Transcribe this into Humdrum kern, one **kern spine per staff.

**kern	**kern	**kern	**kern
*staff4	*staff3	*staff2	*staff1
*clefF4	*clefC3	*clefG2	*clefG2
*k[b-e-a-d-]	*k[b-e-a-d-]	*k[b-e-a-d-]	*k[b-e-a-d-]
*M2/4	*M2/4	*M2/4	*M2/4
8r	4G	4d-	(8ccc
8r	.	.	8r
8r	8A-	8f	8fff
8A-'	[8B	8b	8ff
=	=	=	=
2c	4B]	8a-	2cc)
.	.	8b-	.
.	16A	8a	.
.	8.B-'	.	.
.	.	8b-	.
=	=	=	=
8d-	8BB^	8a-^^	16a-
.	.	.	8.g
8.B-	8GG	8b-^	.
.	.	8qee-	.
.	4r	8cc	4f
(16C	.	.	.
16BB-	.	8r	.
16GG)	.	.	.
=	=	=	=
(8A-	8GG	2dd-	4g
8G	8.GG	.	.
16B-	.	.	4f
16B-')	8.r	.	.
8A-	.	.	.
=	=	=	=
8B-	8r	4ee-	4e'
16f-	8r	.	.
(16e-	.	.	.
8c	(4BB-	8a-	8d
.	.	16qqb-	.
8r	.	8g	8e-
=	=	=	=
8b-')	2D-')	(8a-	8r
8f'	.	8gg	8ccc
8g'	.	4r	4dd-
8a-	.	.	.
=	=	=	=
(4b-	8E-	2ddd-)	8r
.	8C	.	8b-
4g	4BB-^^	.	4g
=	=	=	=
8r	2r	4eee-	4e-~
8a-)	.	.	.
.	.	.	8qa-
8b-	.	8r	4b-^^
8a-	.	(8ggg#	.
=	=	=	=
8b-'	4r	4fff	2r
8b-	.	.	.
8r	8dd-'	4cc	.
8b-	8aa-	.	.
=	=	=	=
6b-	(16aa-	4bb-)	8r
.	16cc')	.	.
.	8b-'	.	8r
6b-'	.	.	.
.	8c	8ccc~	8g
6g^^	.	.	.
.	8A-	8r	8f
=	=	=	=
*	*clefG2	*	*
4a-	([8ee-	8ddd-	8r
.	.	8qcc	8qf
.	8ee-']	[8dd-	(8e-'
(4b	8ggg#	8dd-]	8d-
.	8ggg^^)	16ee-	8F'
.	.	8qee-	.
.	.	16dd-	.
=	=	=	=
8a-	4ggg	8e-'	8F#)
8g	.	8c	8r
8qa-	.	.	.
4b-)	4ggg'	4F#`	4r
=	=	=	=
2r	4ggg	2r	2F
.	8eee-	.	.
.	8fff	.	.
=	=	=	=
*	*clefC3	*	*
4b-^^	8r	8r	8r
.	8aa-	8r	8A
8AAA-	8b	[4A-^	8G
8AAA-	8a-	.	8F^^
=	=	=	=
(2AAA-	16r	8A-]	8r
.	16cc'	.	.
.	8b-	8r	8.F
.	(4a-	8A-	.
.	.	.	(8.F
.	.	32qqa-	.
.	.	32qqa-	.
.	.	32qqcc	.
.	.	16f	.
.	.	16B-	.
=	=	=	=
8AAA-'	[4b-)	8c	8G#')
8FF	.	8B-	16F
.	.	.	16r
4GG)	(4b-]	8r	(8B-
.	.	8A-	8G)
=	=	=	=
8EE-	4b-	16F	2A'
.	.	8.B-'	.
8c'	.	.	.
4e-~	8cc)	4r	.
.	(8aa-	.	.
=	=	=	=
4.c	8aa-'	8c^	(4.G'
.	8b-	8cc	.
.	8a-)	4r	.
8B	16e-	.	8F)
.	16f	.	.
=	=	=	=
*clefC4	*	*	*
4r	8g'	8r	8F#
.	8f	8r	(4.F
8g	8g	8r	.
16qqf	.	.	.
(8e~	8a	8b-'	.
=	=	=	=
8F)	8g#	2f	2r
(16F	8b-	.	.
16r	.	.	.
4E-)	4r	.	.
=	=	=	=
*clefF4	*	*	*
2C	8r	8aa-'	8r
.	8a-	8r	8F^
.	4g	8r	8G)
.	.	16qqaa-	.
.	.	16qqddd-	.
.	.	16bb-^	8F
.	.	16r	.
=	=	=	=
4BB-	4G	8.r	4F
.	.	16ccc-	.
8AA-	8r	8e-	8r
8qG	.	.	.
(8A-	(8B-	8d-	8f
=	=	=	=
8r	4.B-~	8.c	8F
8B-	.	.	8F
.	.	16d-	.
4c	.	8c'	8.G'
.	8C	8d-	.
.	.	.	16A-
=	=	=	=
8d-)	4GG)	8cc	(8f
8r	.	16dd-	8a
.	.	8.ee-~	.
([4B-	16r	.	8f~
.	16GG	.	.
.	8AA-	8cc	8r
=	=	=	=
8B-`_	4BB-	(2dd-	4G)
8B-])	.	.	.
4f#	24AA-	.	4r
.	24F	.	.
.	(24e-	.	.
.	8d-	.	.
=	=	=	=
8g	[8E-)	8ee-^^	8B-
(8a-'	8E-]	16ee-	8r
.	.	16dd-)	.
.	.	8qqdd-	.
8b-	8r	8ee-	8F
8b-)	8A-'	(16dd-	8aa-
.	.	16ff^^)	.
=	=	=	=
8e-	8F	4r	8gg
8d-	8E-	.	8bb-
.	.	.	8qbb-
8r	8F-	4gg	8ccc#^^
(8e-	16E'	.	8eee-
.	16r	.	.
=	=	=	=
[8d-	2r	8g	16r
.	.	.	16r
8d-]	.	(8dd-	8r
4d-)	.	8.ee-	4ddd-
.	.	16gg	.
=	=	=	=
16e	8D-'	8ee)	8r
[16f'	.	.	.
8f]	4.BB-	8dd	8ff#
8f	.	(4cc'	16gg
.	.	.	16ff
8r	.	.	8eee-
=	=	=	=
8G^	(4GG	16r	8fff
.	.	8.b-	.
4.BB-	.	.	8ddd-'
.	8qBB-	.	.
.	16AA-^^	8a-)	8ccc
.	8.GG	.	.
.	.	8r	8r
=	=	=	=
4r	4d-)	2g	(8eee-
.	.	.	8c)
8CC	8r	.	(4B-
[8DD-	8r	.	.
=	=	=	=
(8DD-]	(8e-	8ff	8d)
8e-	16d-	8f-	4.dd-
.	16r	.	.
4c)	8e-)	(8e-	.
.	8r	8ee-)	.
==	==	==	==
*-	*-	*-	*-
+---+
Requirement: Tally the lines in the rows above that contain the string "kern", with case mattering, and reply with the number alone.

Task output: 2